(Input for this task begins)
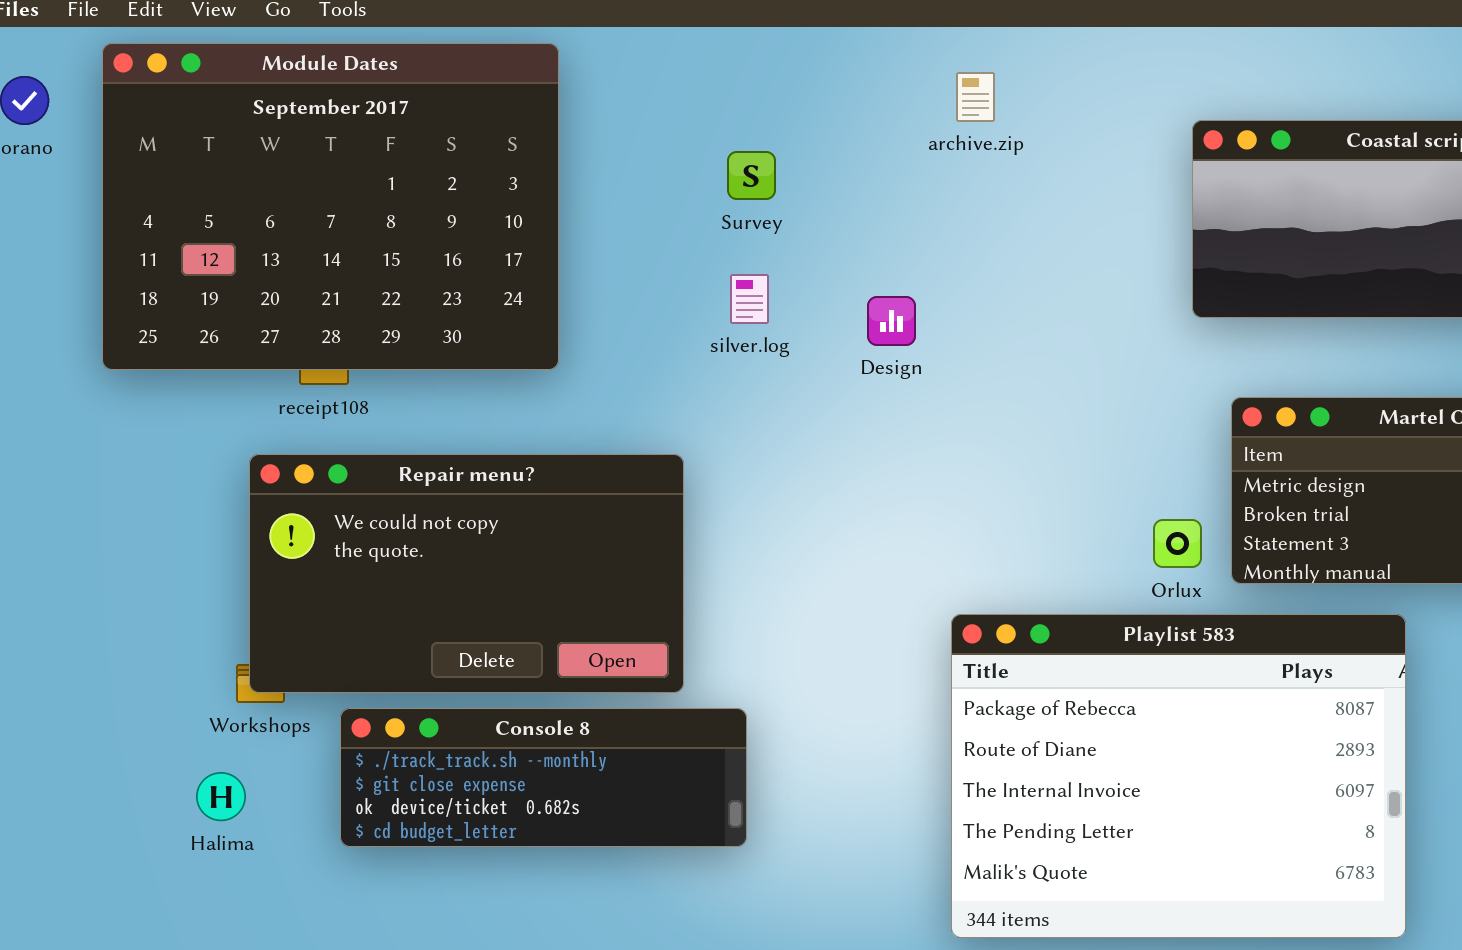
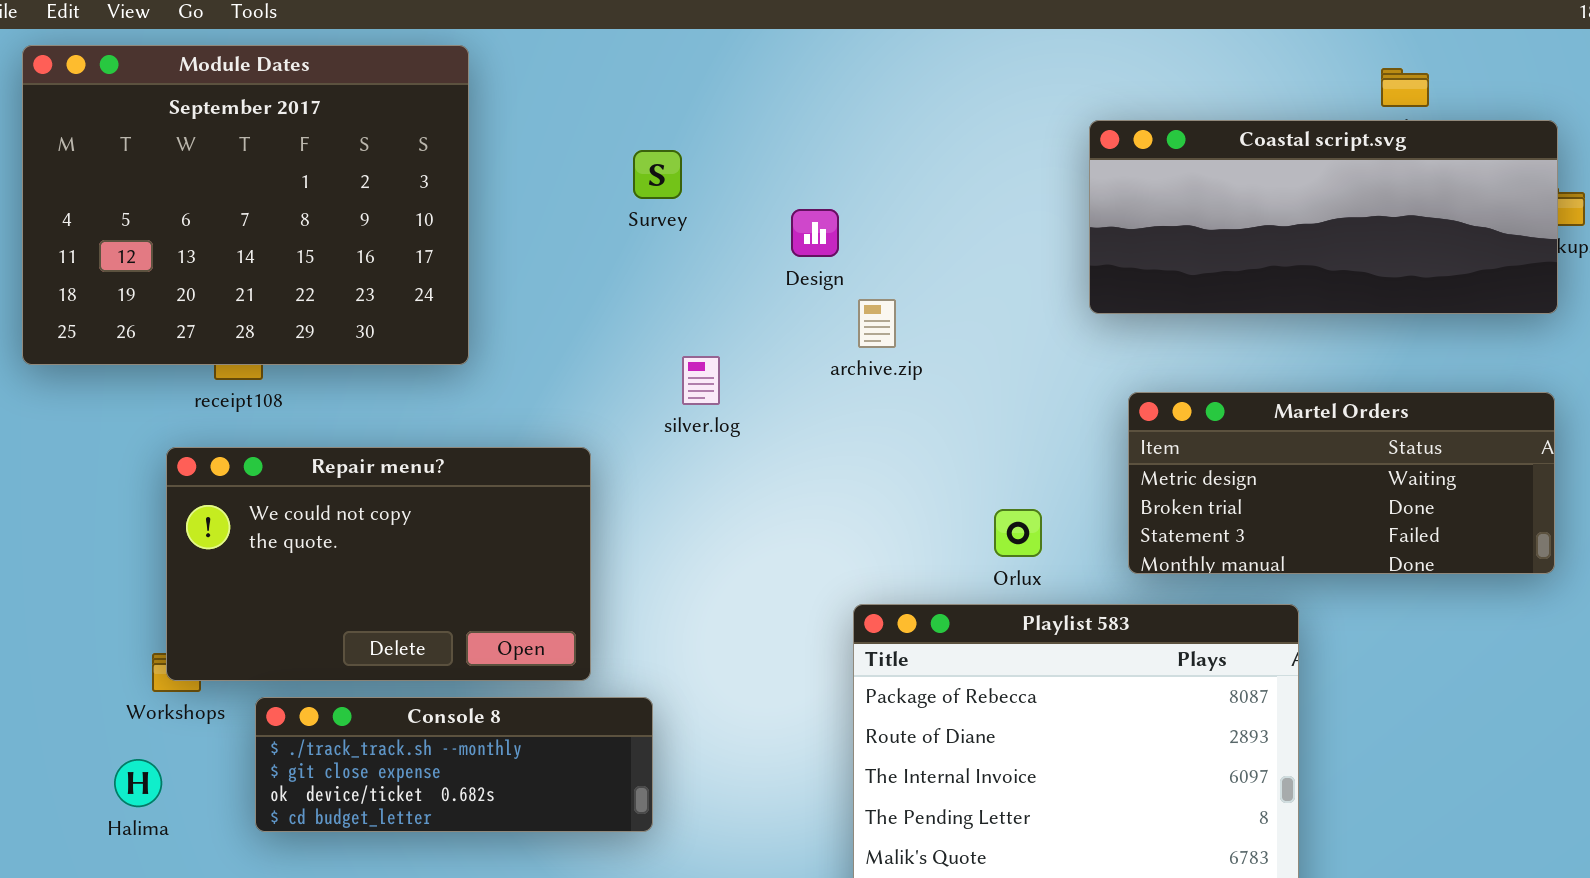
archive.zip: [956,72,995,122] -> [858,299,896,348], moved
silver.log: [730,274,769,324] -> [682,356,720,405], moved
Design: [867,296,916,346] -> [791,209,839,257], moved
Orlux: [1153,519,1202,568] -> [994,509,1042,557], moved

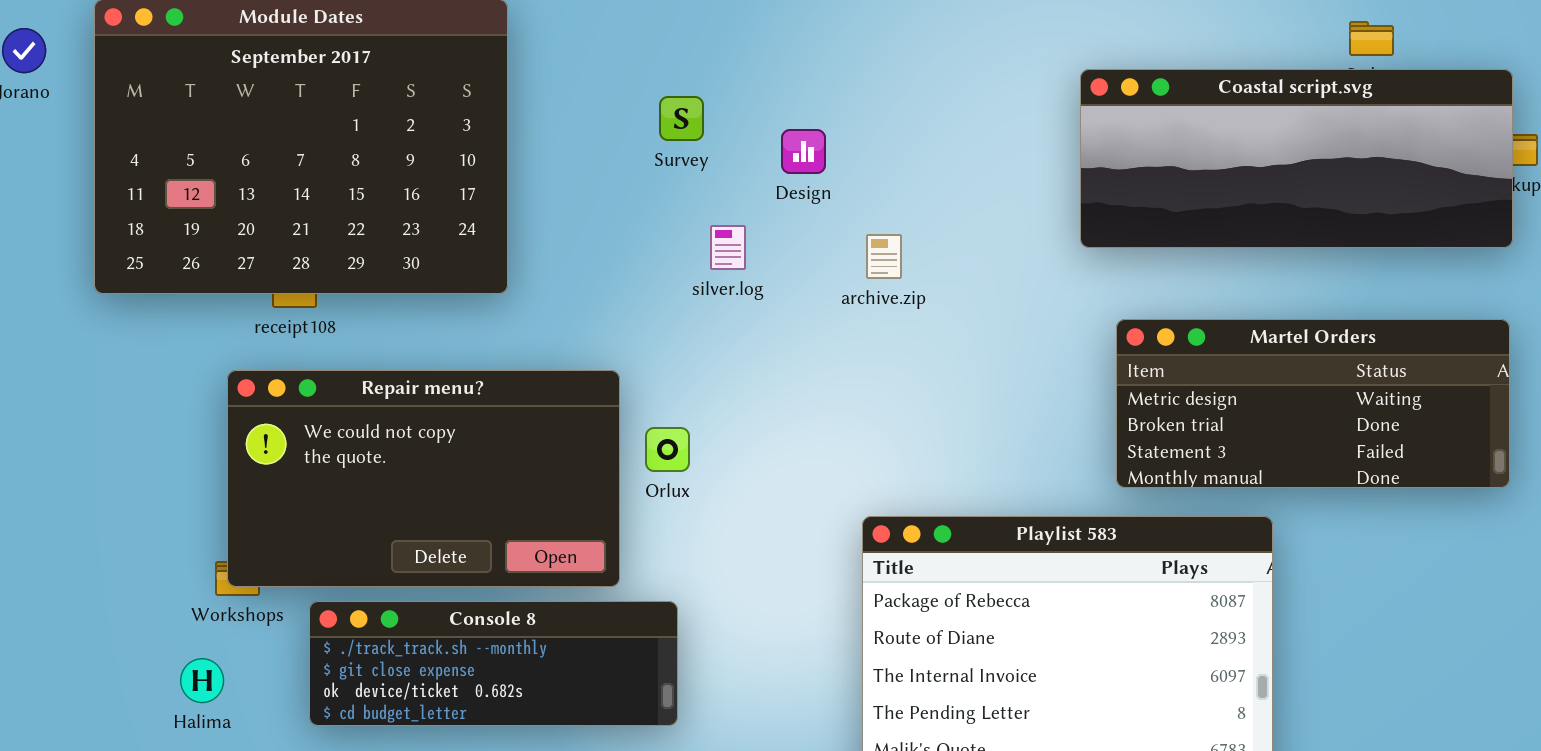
Design: [791,209,839,257] -> [781,129,826,174], moved
silver.log: [682,356,720,405] -> [710,225,746,270], moved
Orlux: [994,509,1042,557] -> [645,427,690,472], moved

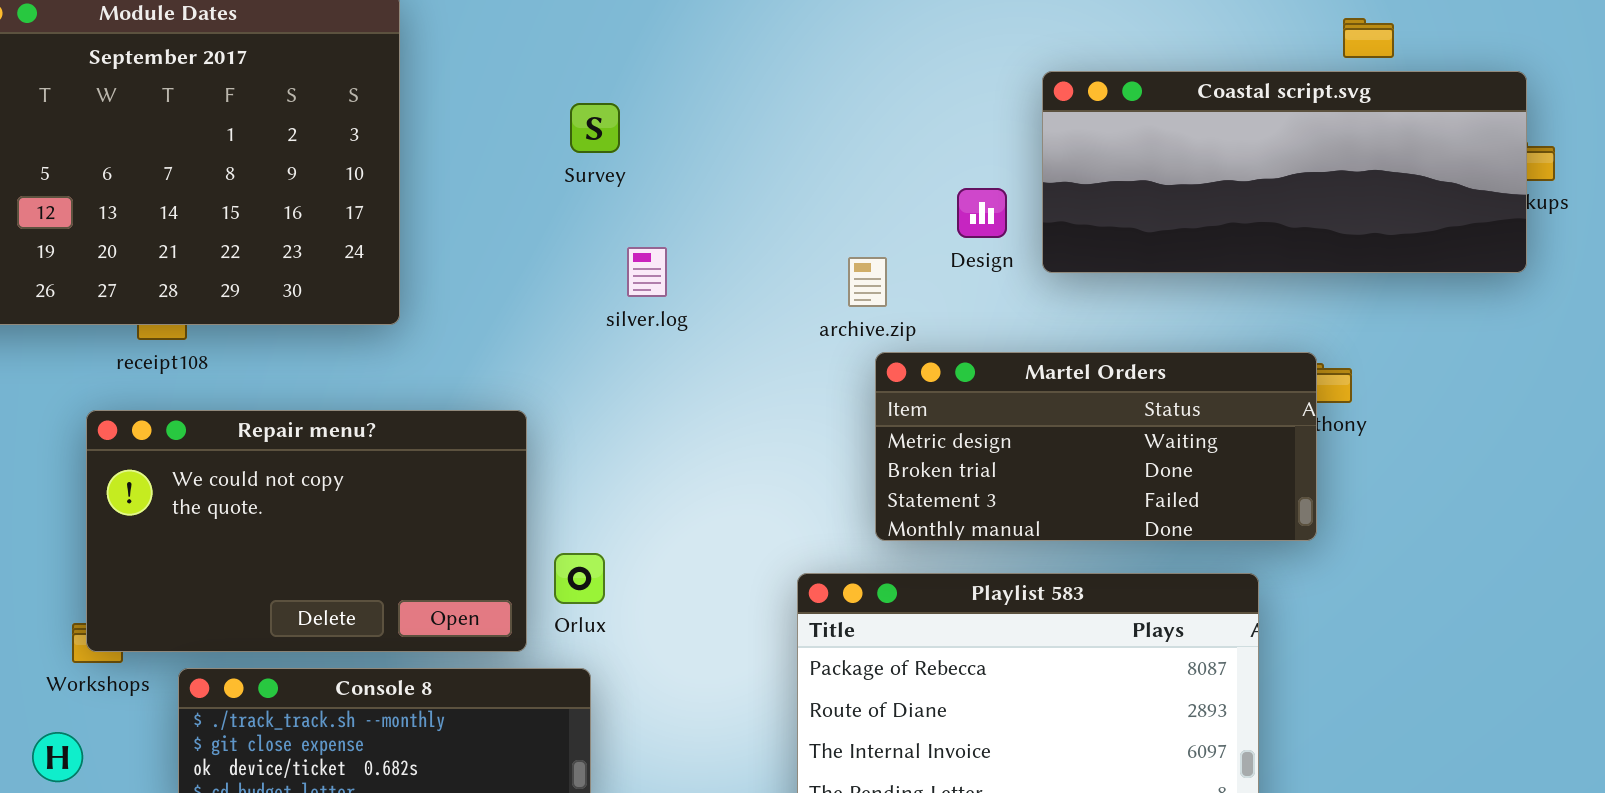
Design: [781,129,826,174] -> [957,188,1007,238], moved
archive.zip: [866,234,902,279] -> [848,257,887,307], moved
Martel Orders: [1116,319,1510,488] -> [875,352,1317,541], moved
Orlux: [645,427,690,472] -> [554,553,605,604], moved

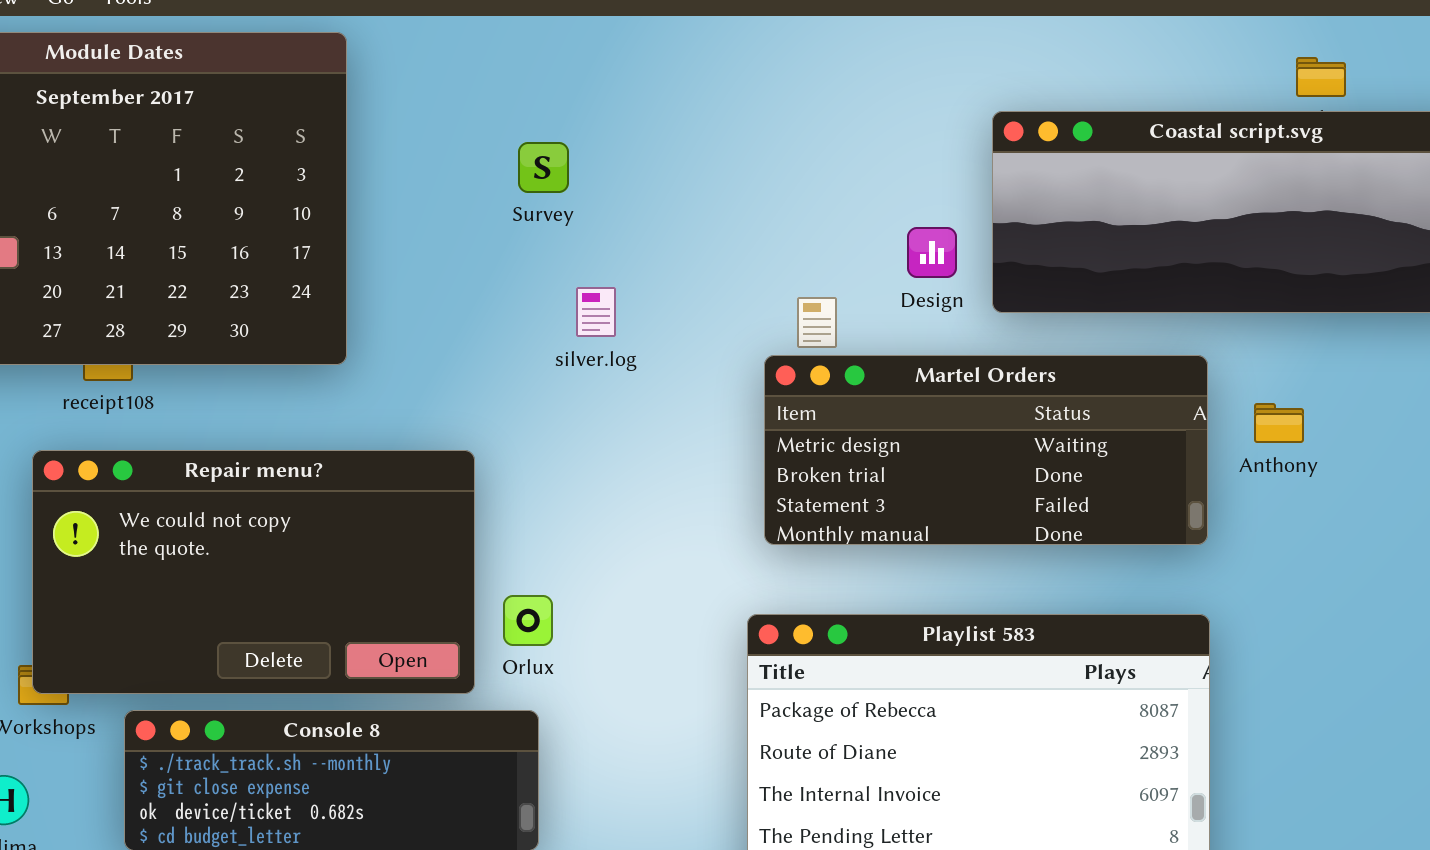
Martel Orders: [875,352,1317,541] -> [764,355,1208,545], moved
(Input for this task ends)
*Problem requirements*:
Work out how many lines in the records above contain the word "Martel", and reply with that number alone.

*Reply to the exercise*:
2